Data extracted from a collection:
────

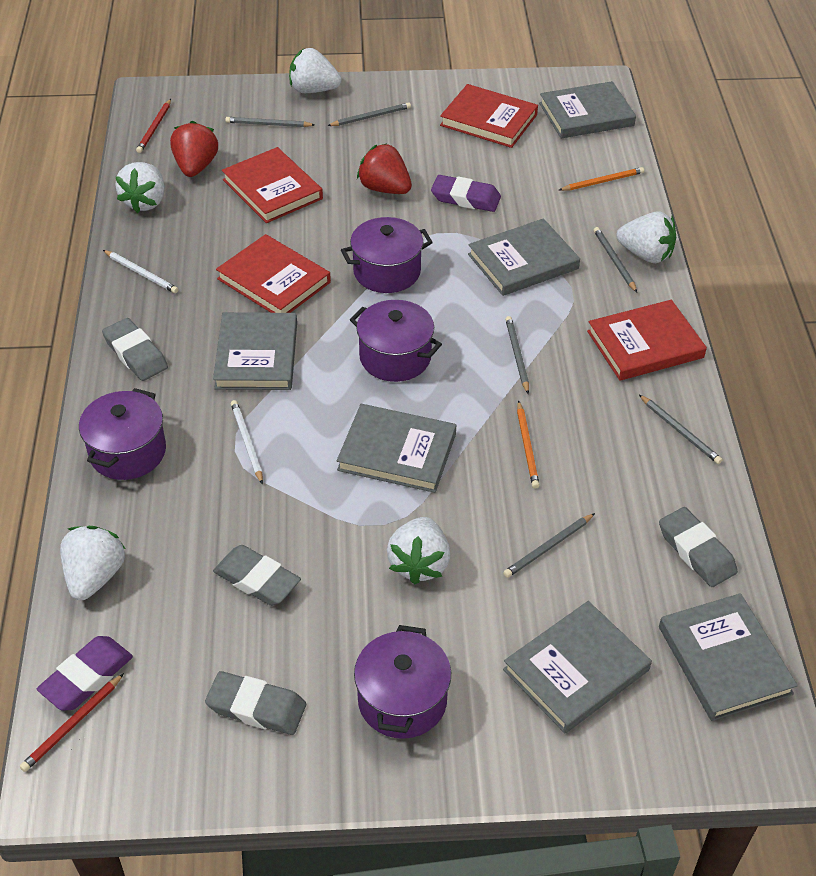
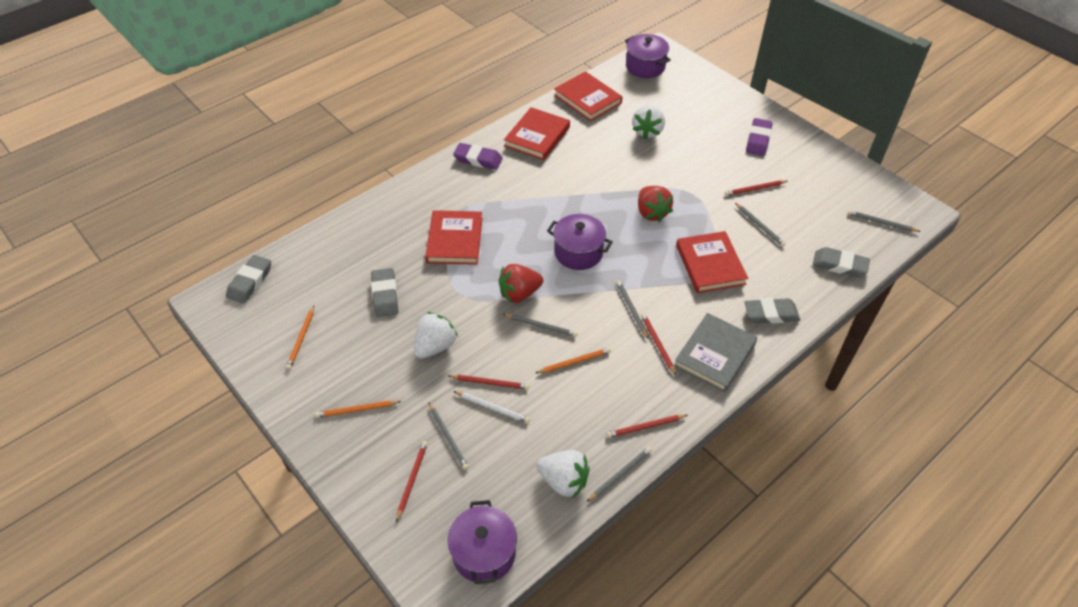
grey book: 6 -> 1
orange pencil: 2 -> 3
purple pot: 4 -> 3
red pencil: 2 -> 5
white pencil: 2 -> 1
white strawberry: 5 -> 3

────

▸ Directions: Without the pictures, write out every entry exactly as it appears.

▸ Response area:
grey book: 6 -> 1
orange pencil: 2 -> 3
purple pot: 4 -> 3
red pencil: 2 -> 5
white pencil: 2 -> 1
white strawberry: 5 -> 3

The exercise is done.